Work instruction -> Please set down every line of the records below exactly, without the pictures.

[Items from a data source]
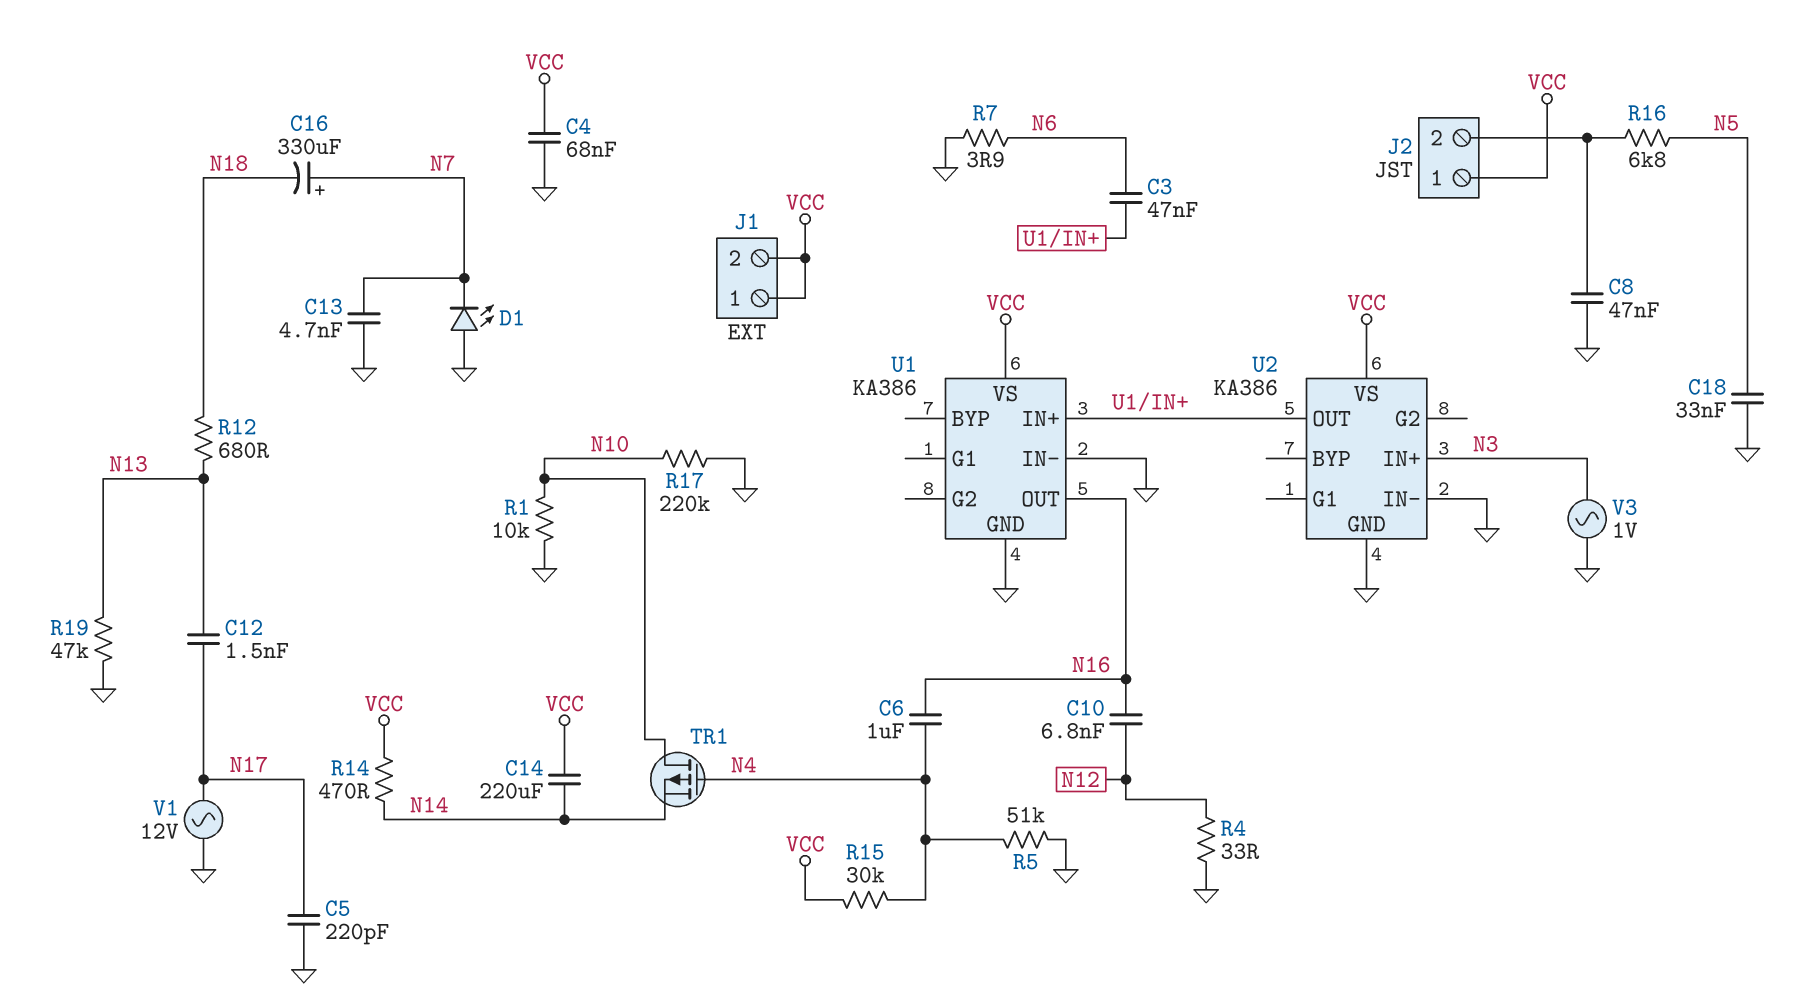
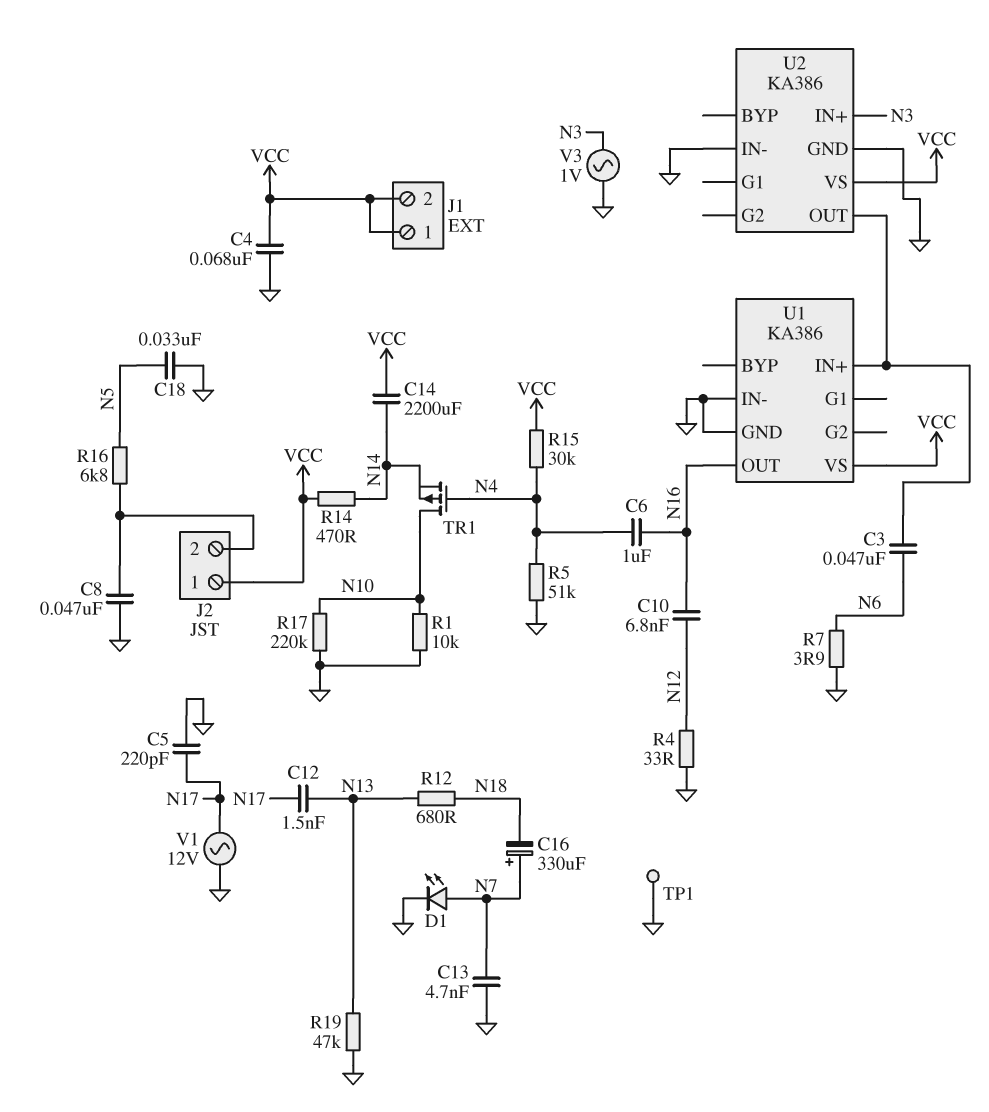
C14: 220uF (N14, VCC) -> 2200uF (N14, VCC)
D1: LED (A GND, K N7) -> LED (A N7, K GND)
TP1: none -> test point (GND)

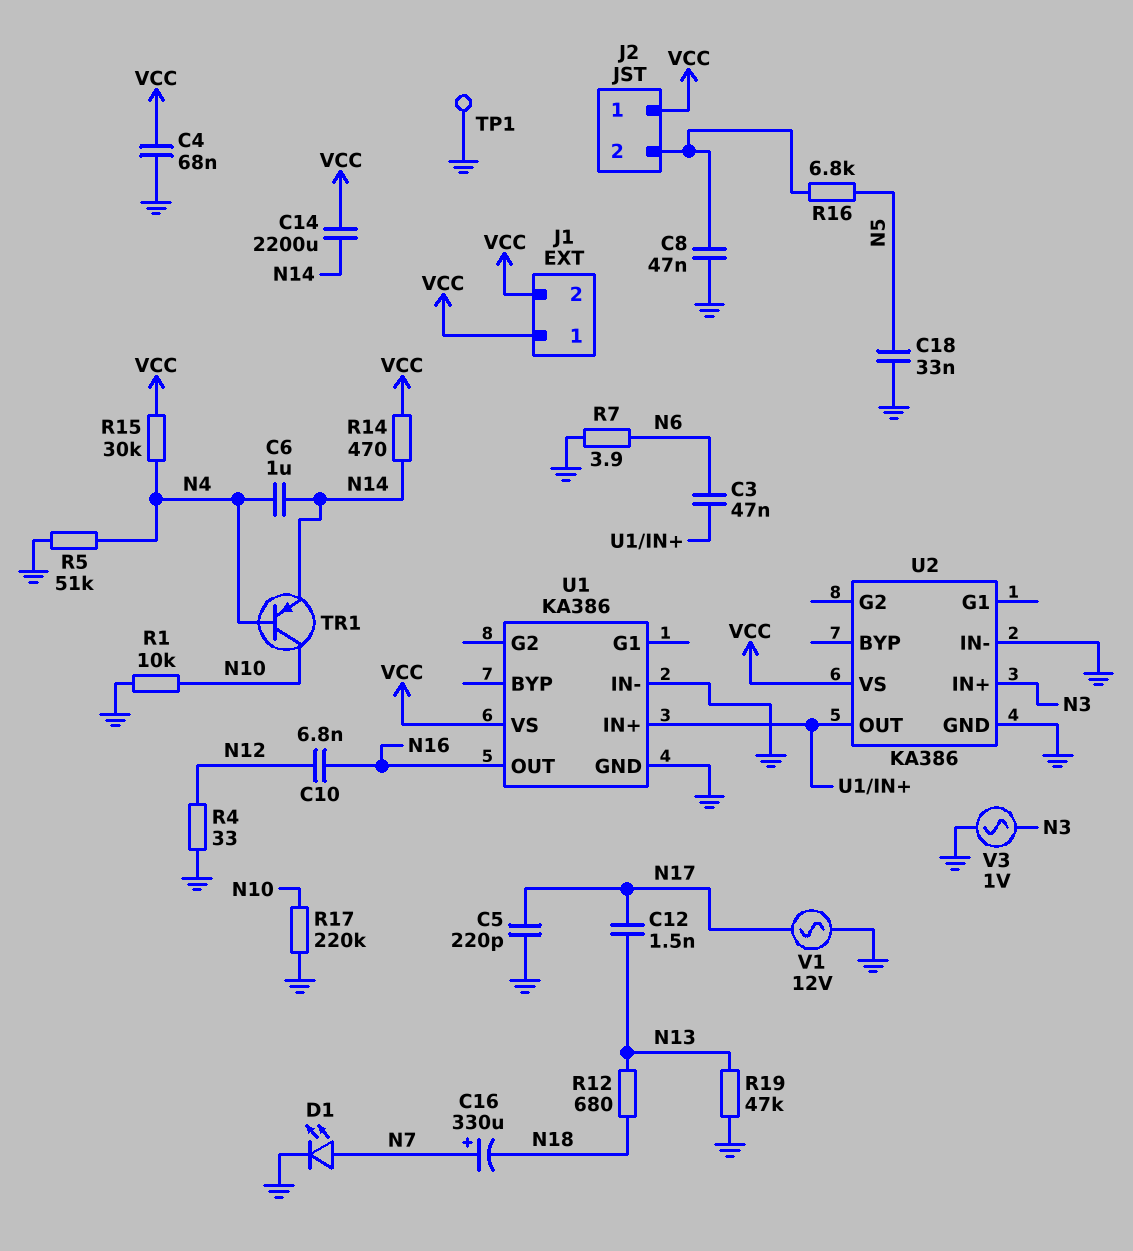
C6: 1uF (N4, N16) -> 1uF (N4, N14)
C13: 4.7nF (GND, N7) -> none
TR1: PMOS (G N4, D N10, S N14) -> PNP (B N4, C N10, E N14)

Result ->
C14: 220uF (N14, VCC) -> 2200uF (N14, VCC)
D1: LED (A GND, K N7) -> LED (A N7, K GND)
TP1: none -> test point (GND)

C6: 1uF (N4, N16) -> 1uF (N4, N14)
C13: 4.7nF (GND, N7) -> none
TR1: PMOS (G N4, D N10, S N14) -> PNP (B N4, C N10, E N14)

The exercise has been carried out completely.